* PROBLEM DESCRIPTION *
In the entries that follow, the first line to write out is the one containing "yellow semicircle: (2261, 863)", and the last is the one containing "orange hexagon: (440, 1115)". Reproduce that stretch exactly, with nothing before or after it.

* THE INPUT *

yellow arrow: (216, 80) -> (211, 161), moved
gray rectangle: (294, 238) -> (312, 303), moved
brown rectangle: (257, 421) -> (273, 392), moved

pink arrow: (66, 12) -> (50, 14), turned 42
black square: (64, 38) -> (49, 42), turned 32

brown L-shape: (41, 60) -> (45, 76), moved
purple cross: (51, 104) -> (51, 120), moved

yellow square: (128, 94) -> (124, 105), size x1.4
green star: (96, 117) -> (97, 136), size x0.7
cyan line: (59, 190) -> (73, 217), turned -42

* * *

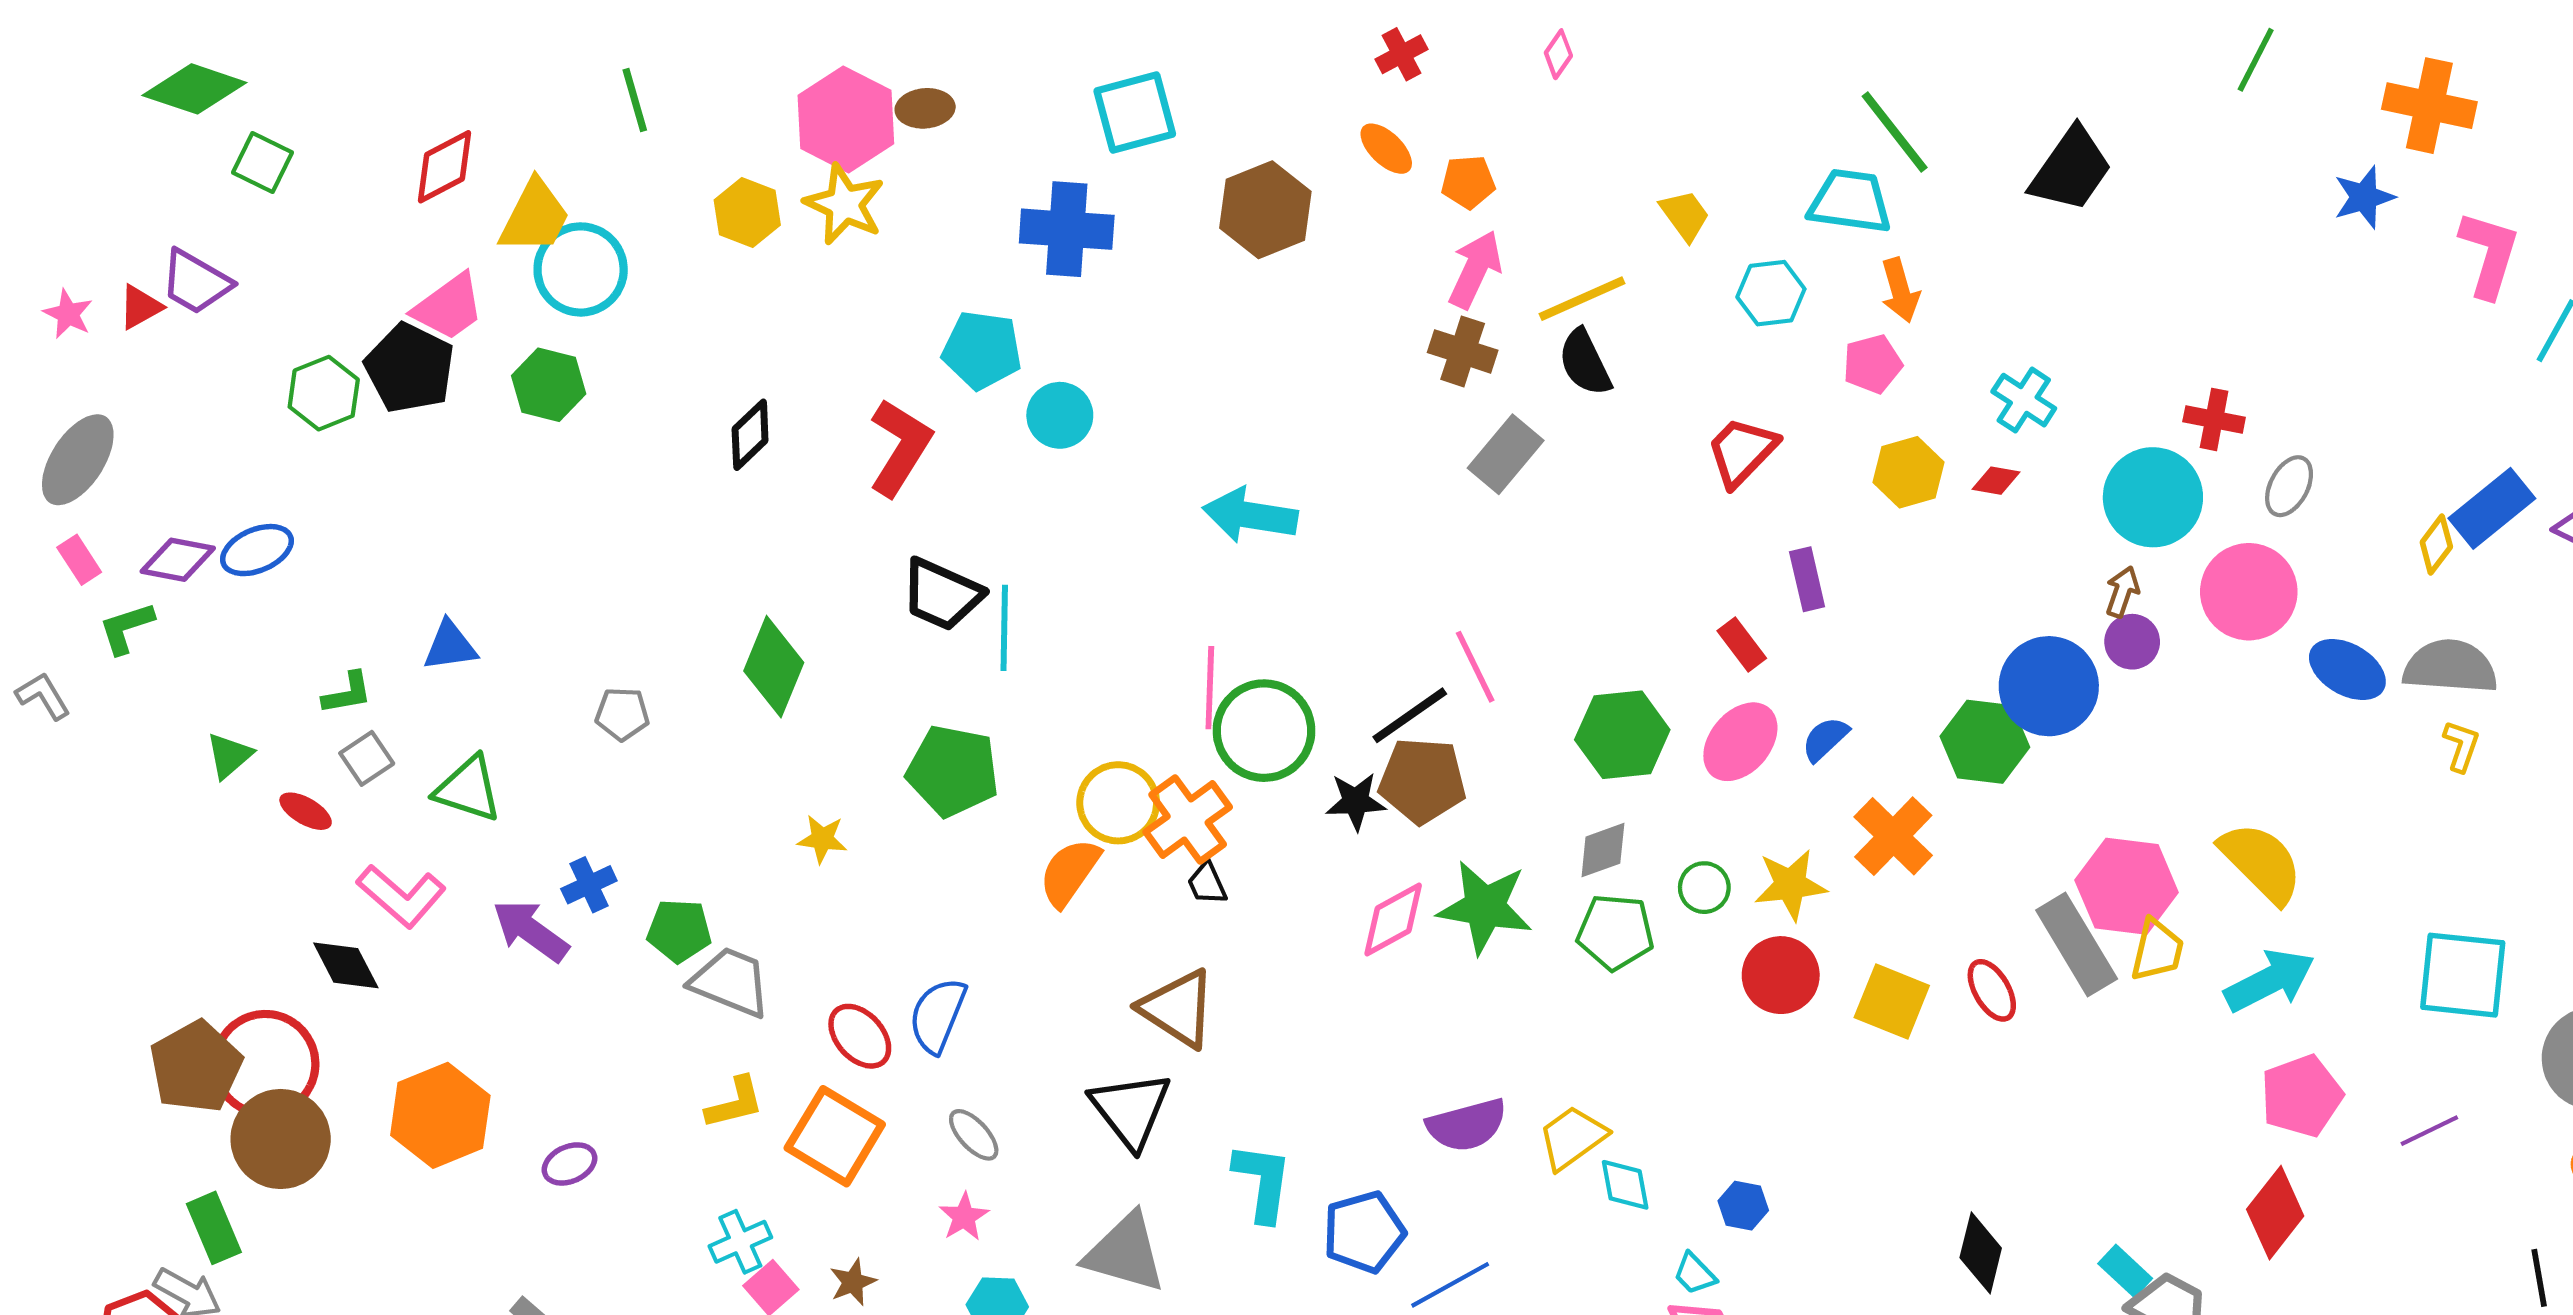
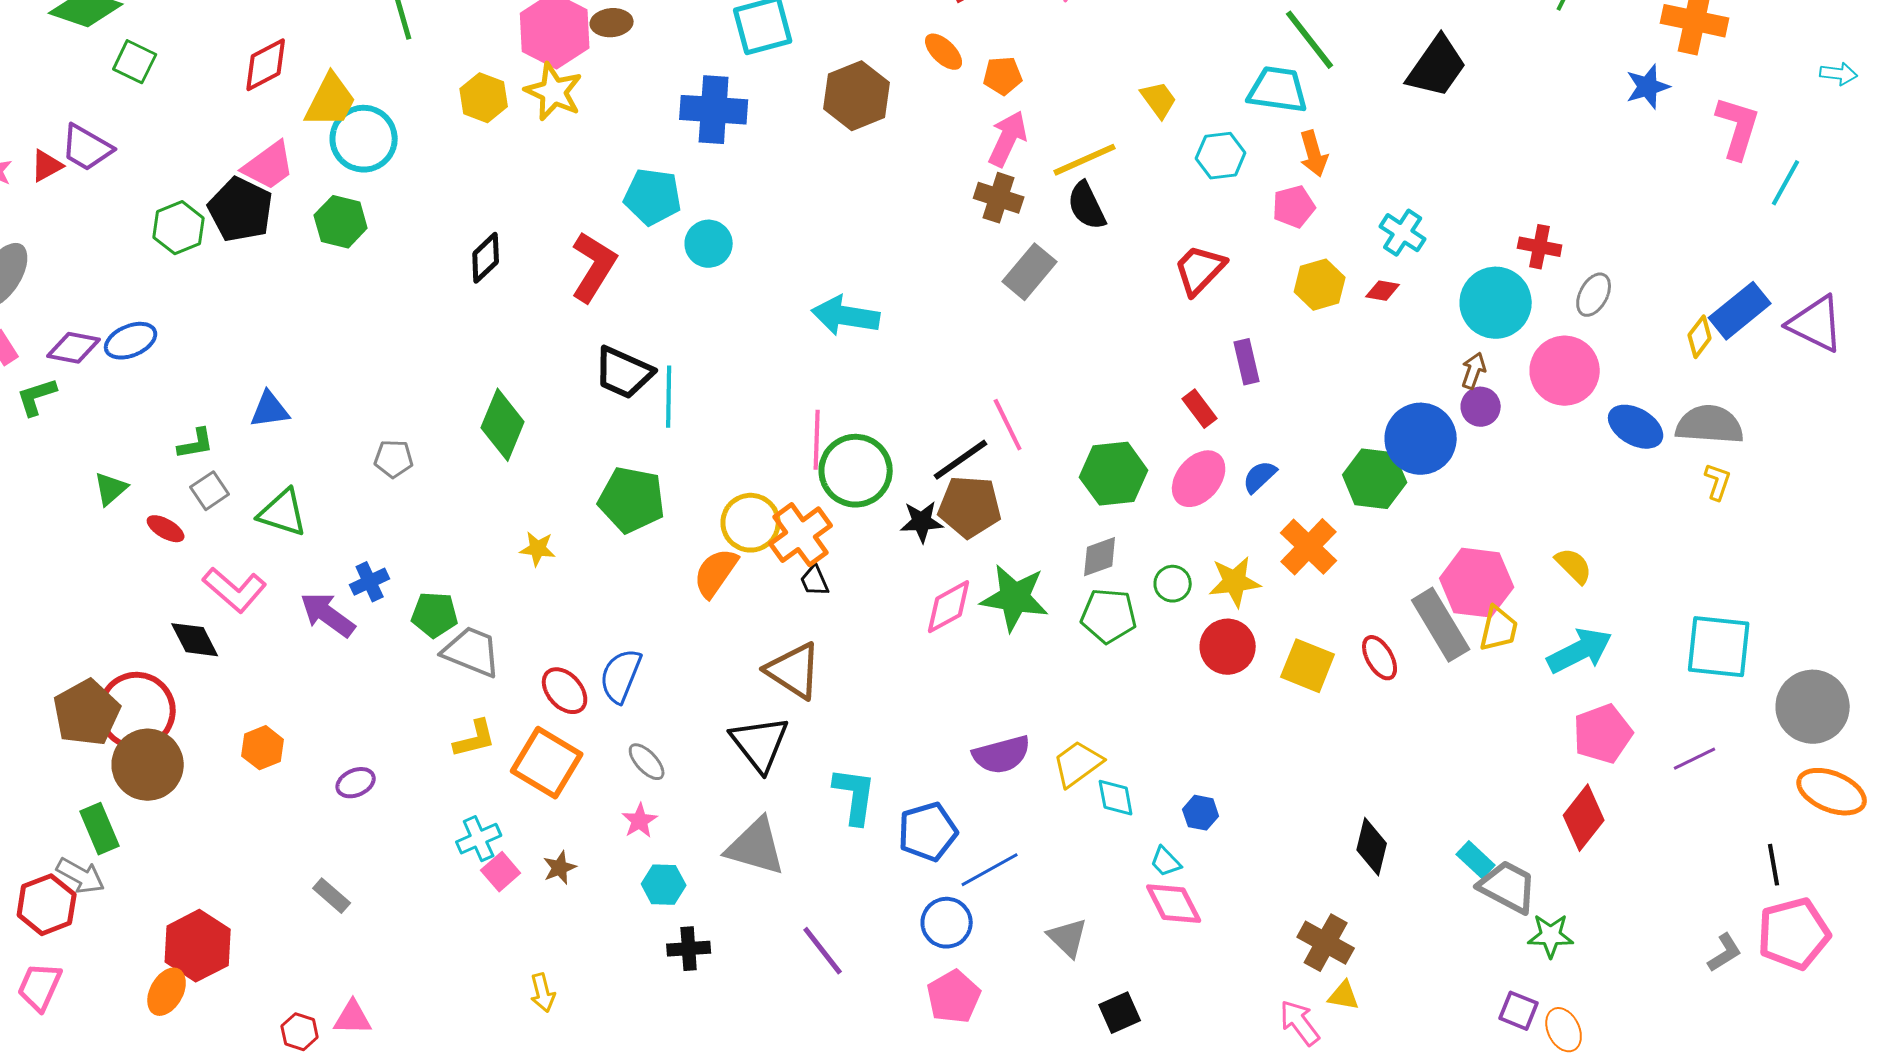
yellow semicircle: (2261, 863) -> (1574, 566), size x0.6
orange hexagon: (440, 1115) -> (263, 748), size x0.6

* SOLUTION TO THE EXERCISE *
yellow semicircle: (2261, 863) -> (1574, 566), size x0.6
orange hexagon: (440, 1115) -> (263, 748), size x0.6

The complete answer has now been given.